- _Dataset_:
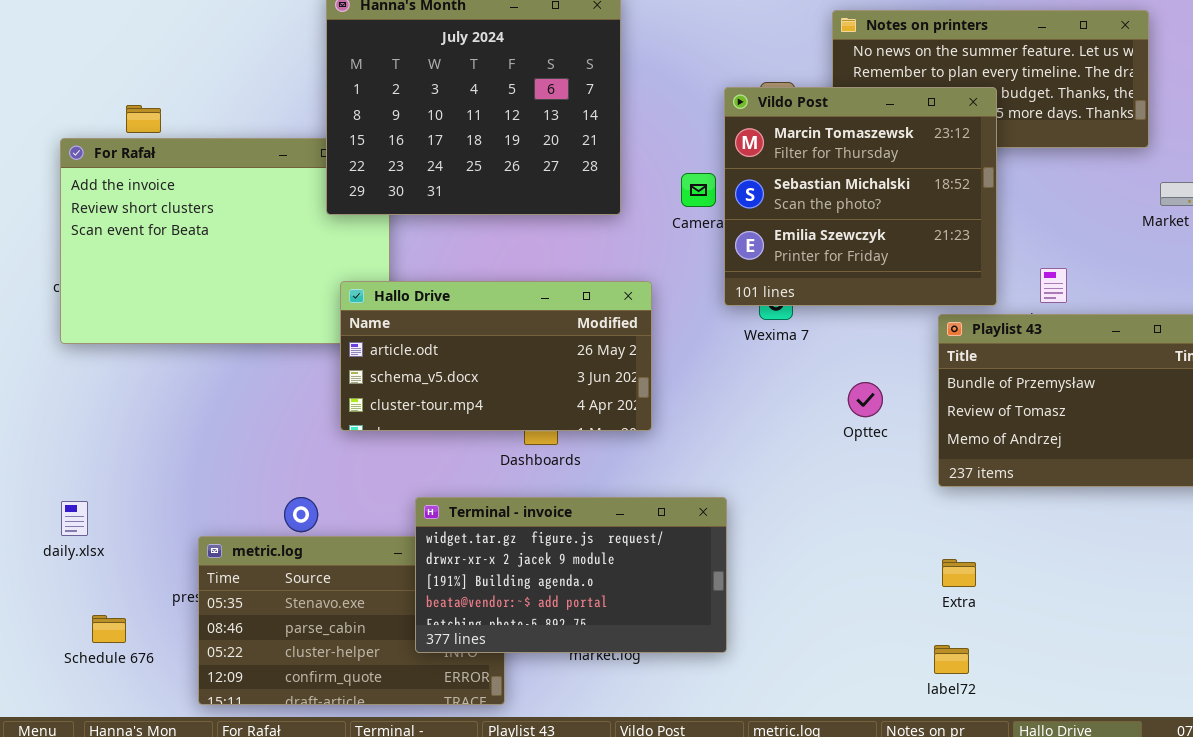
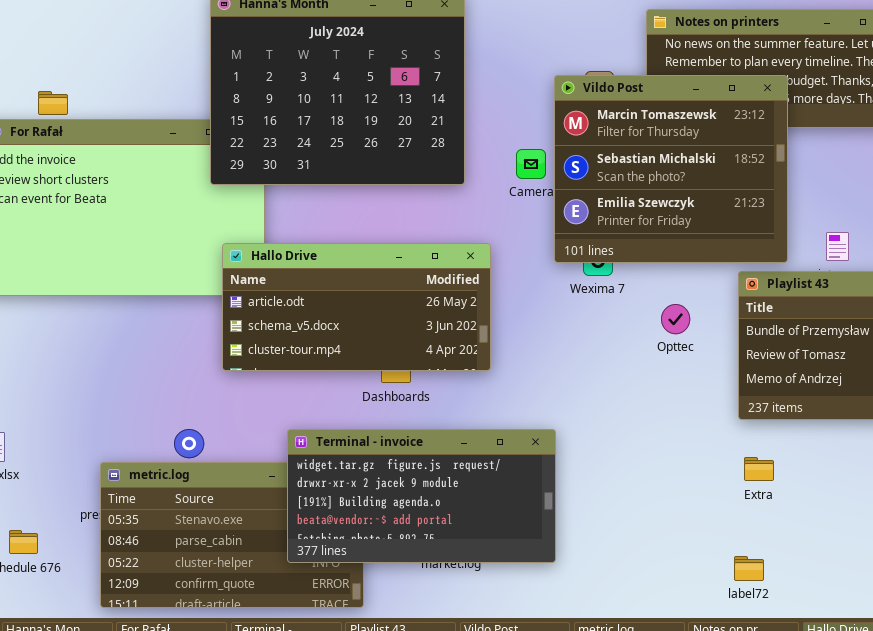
Opttec: [848,382,883,417] -> [661,304,690,334], moved
Extra: [942,559,976,587] -> [744,457,774,481], moved

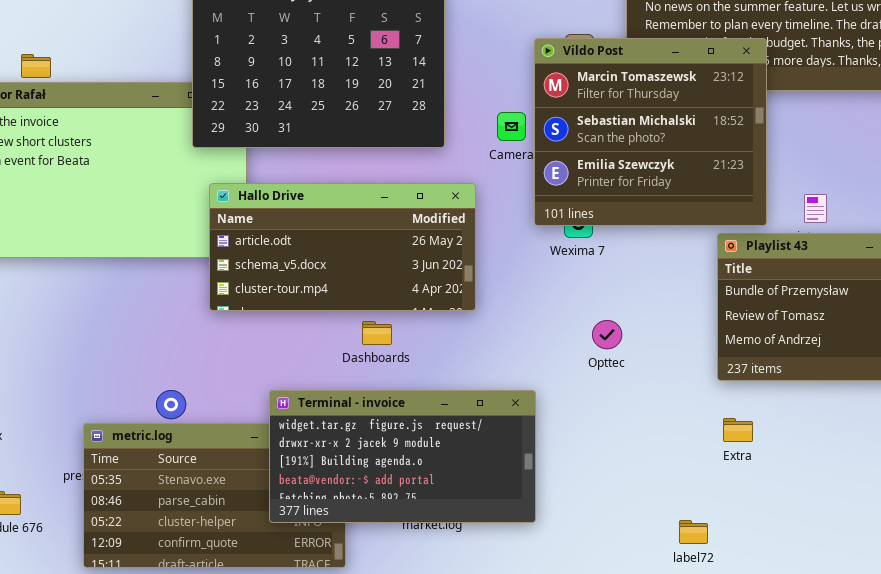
Hallo Drive: [222,243,491,371] -> [209,183,476,311], moved
Opttec: [661,304,690,334] -> [592,320,622,349], moved
label72: [734,556,764,581] -> [679,520,708,544], moved

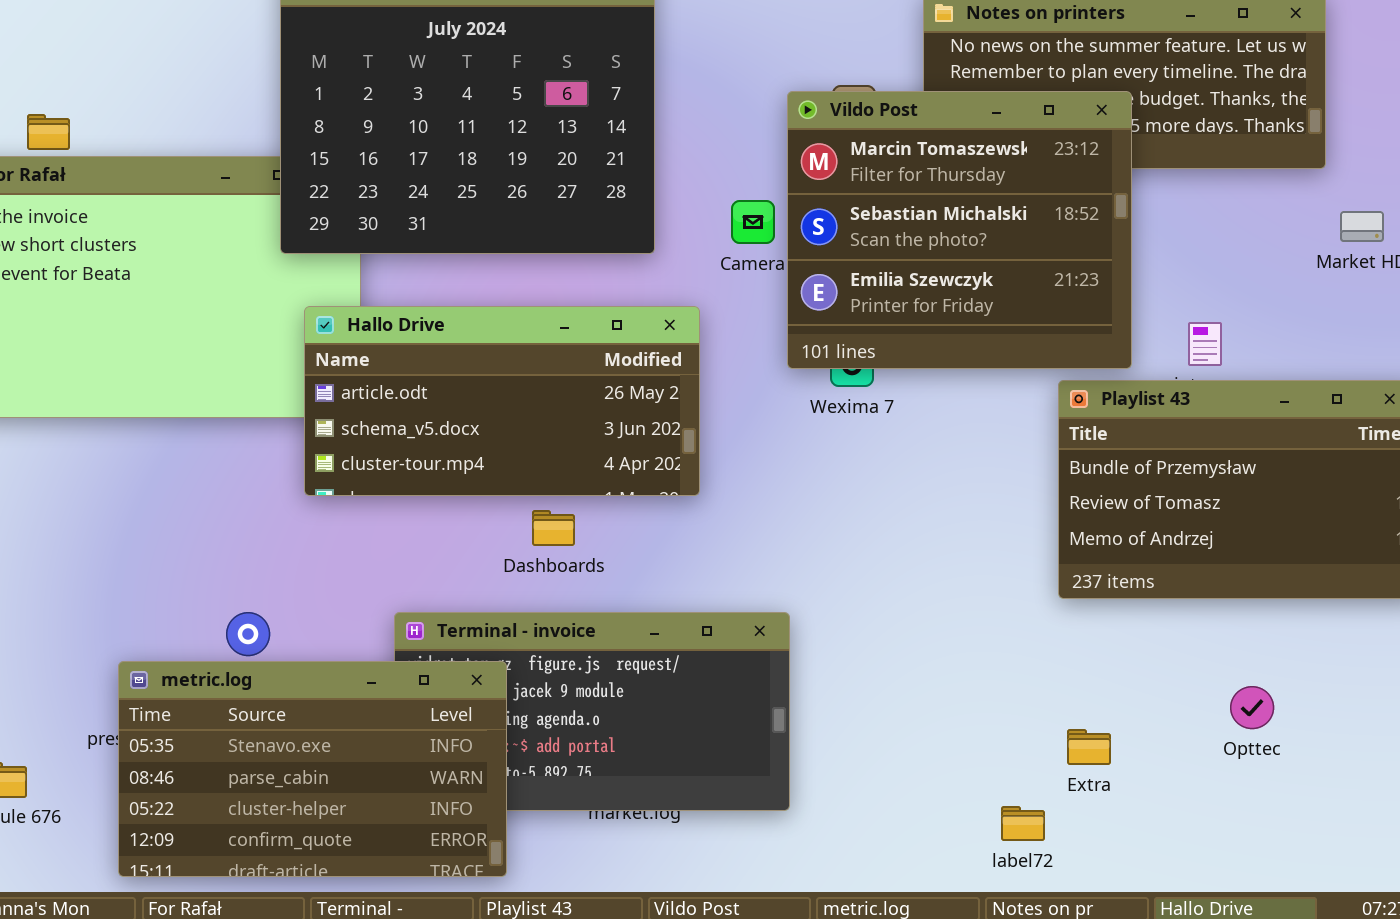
Opttec: [592,320,622,349] -> [1230,686,1274,729], moved
Extra: [723,418,753,442] -> [1067,729,1111,765], moved
metric.log: [83,423,346,568] -> [118,661,507,877], raised

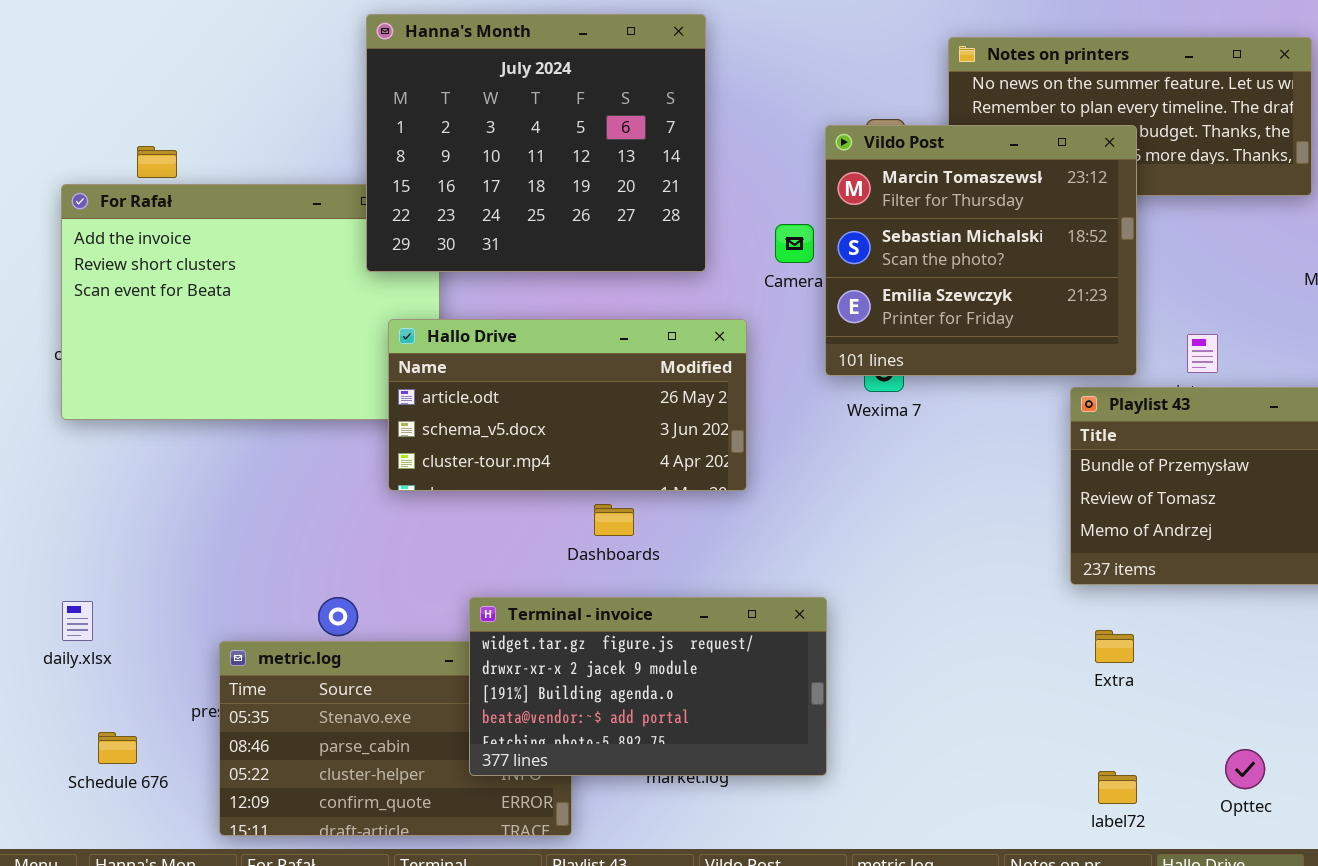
Terminal - invoice: [394,612,790,811] -> [469,597,827,776], raised
Opttec: [1230,686,1274,729] -> [1225,749,1265,789], moved
Extra: [1067,729,1111,765] -> [1095,630,1134,663], moved
label72: [1001,806,1045,841] -> [1098,771,1137,804], moved

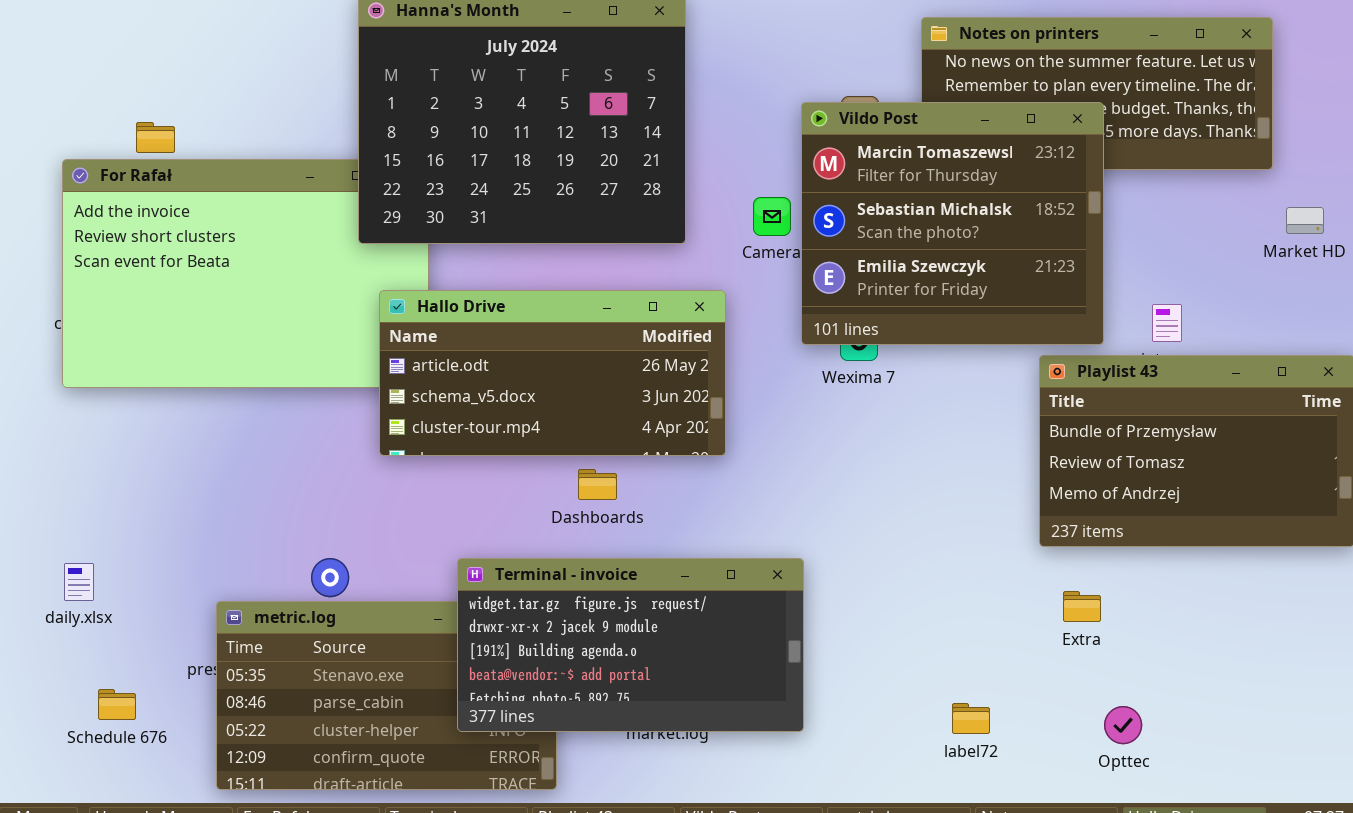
Opttec: [1225,749,1265,789] -> [1104,706,1142,744], moved
label72: [1098,771,1137,804] -> [952,703,990,734], moved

- _What to do_: Reproduce exactly the part of the records above that begins at the line holding "label72: [1001,806,1045,841] ->" and ends at the final line, both included, leaving out the pictures.

- _Exercise answer_:
label72: [1001,806,1045,841] -> [1098,771,1137,804], moved

Opttec: [1225,749,1265,789] -> [1104,706,1142,744], moved
label72: [1098,771,1137,804] -> [952,703,990,734], moved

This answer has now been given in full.